§ Available data
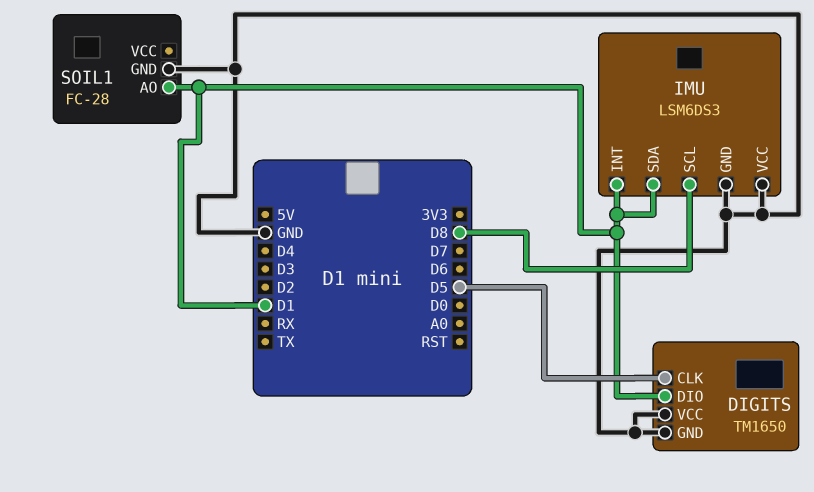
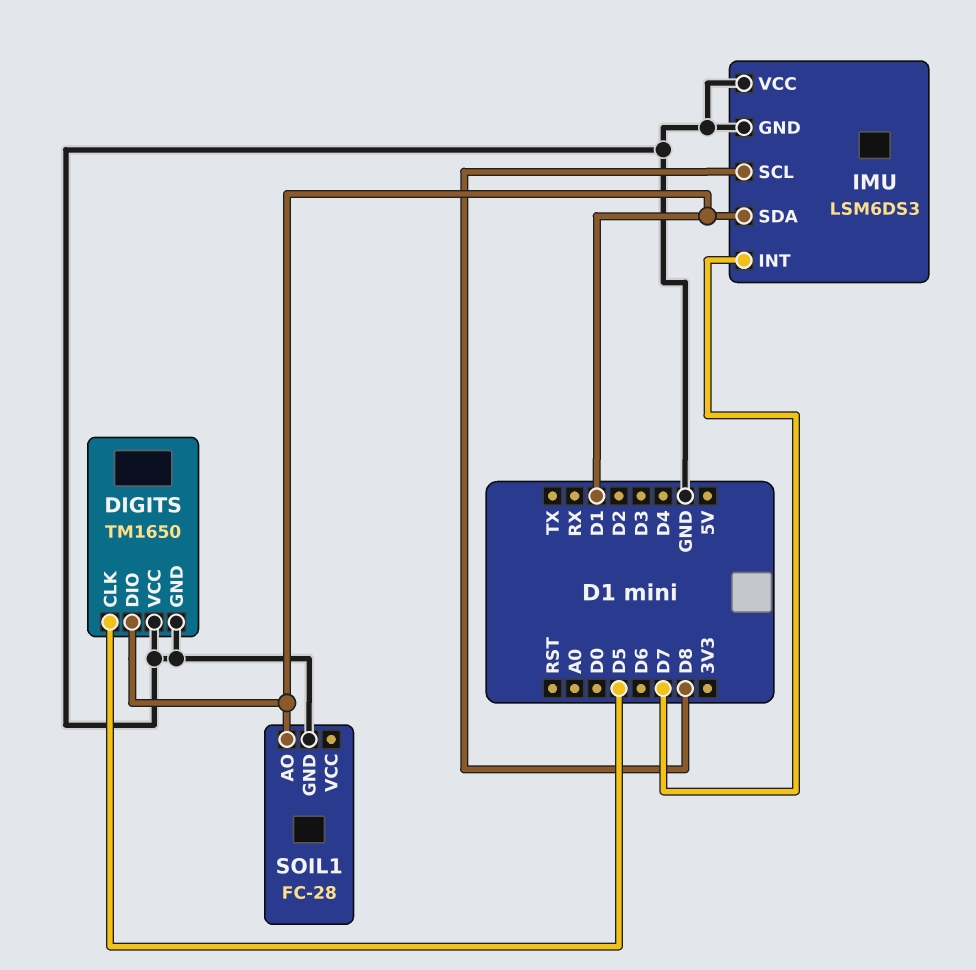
IMU pin INT: D1 -> D7

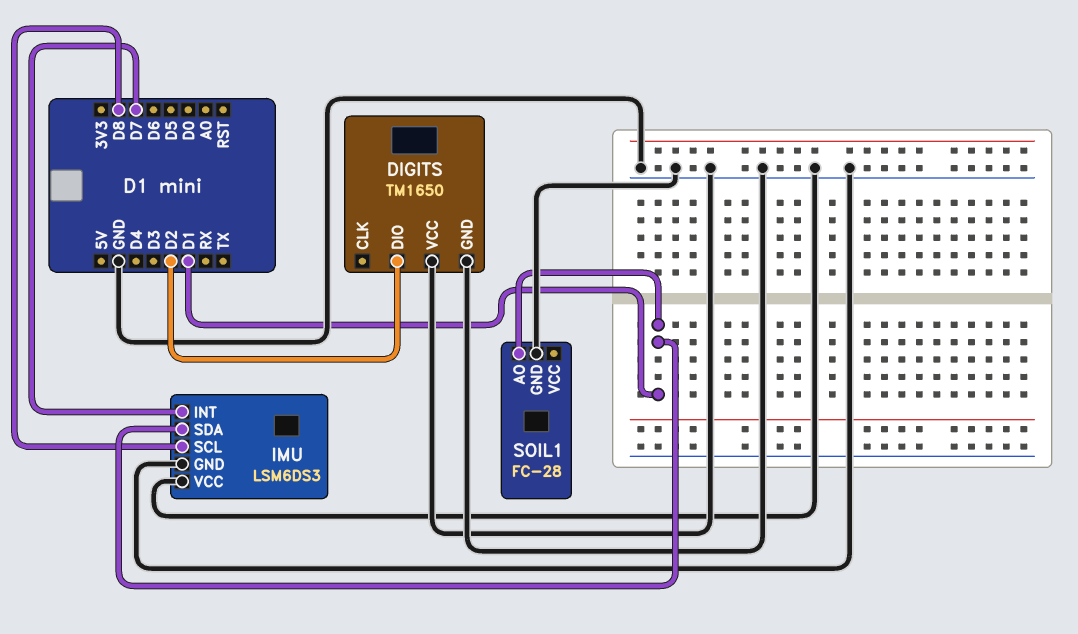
DIGITS pin CLK: D5 -> none
DIGITS pin DIO: D1 -> D2

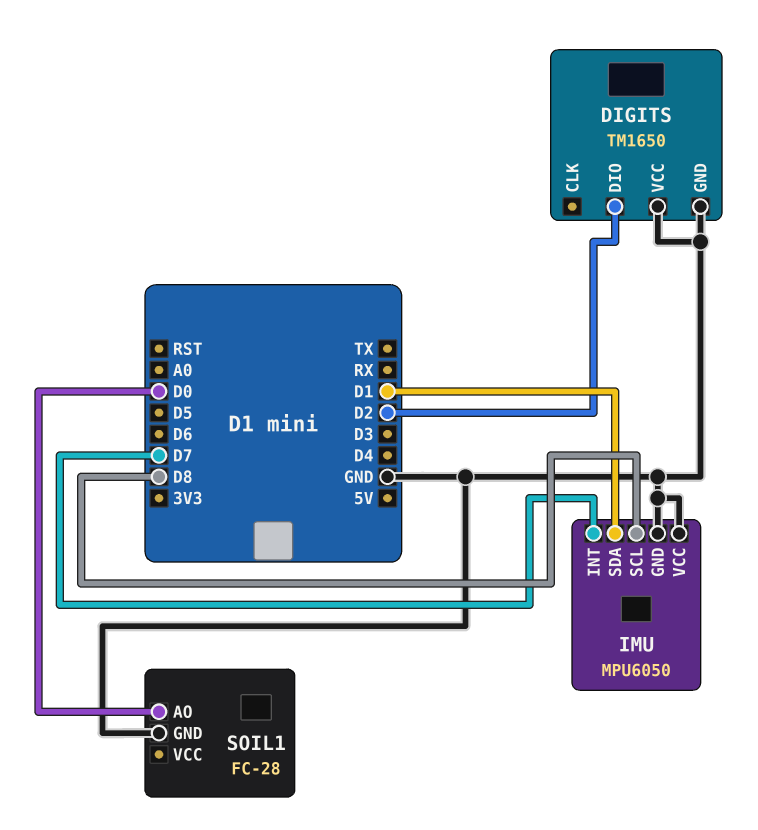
IMU: LSM6DS3 -> MPU6050
SOIL1 pin AO: D1 -> D0

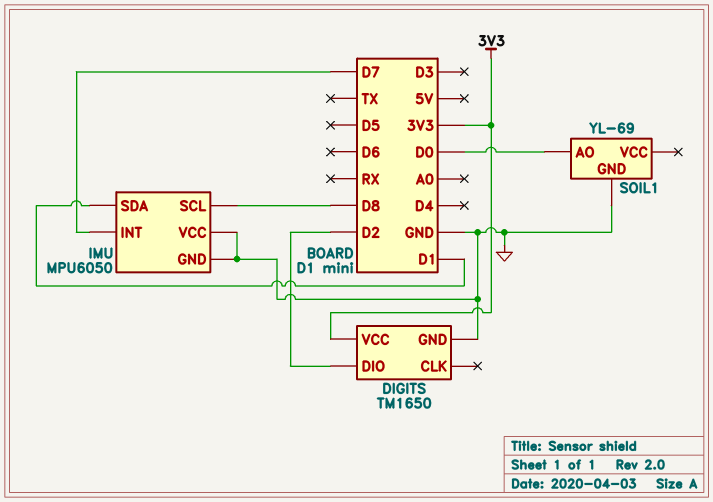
DIGITS pin VCC: GND -> 3V3
SOIL1: FC-28 -> YL-69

§ Task details
Your task is to copy each line of the data above that holds "DIGITS".

§ Your response
DIGITS pin CLK: D5 -> none
DIGITS pin DIO: D1 -> D2
DIGITS pin VCC: GND -> 3V3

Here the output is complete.